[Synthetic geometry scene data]
*** Begin section ***

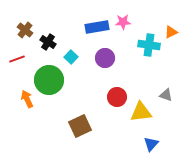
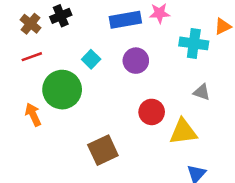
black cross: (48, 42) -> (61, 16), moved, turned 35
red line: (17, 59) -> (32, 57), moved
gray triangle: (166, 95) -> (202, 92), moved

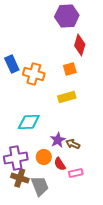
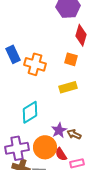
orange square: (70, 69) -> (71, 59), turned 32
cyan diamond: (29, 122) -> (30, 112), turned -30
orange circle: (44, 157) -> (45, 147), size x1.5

*** End section ***
*** Begin section ***

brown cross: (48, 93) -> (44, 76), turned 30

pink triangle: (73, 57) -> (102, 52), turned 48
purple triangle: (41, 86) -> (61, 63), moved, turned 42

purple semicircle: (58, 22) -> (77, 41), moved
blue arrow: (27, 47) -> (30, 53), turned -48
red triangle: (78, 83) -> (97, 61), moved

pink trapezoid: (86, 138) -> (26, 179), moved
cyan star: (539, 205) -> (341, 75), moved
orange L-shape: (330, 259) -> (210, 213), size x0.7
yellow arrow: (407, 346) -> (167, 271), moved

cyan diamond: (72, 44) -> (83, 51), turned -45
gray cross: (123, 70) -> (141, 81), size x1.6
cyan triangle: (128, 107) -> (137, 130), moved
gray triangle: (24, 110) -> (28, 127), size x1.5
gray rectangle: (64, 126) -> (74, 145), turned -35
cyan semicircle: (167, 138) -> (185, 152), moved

*** End section ***

Task to complete:
Retype only the stretch of lines above starting at the one with "purple semicircle: (58, 22)" and stopping at the one with "orange L-shape: (330, 259)", exactly as written, with both kept.

Exercise response:
purple semicircle: (58, 22) -> (77, 41), moved
blue arrow: (27, 47) -> (30, 53), turned -48
red triangle: (78, 83) -> (97, 61), moved

pink trapezoid: (86, 138) -> (26, 179), moved
cyan star: (539, 205) -> (341, 75), moved
orange L-shape: (330, 259) -> (210, 213), size x0.7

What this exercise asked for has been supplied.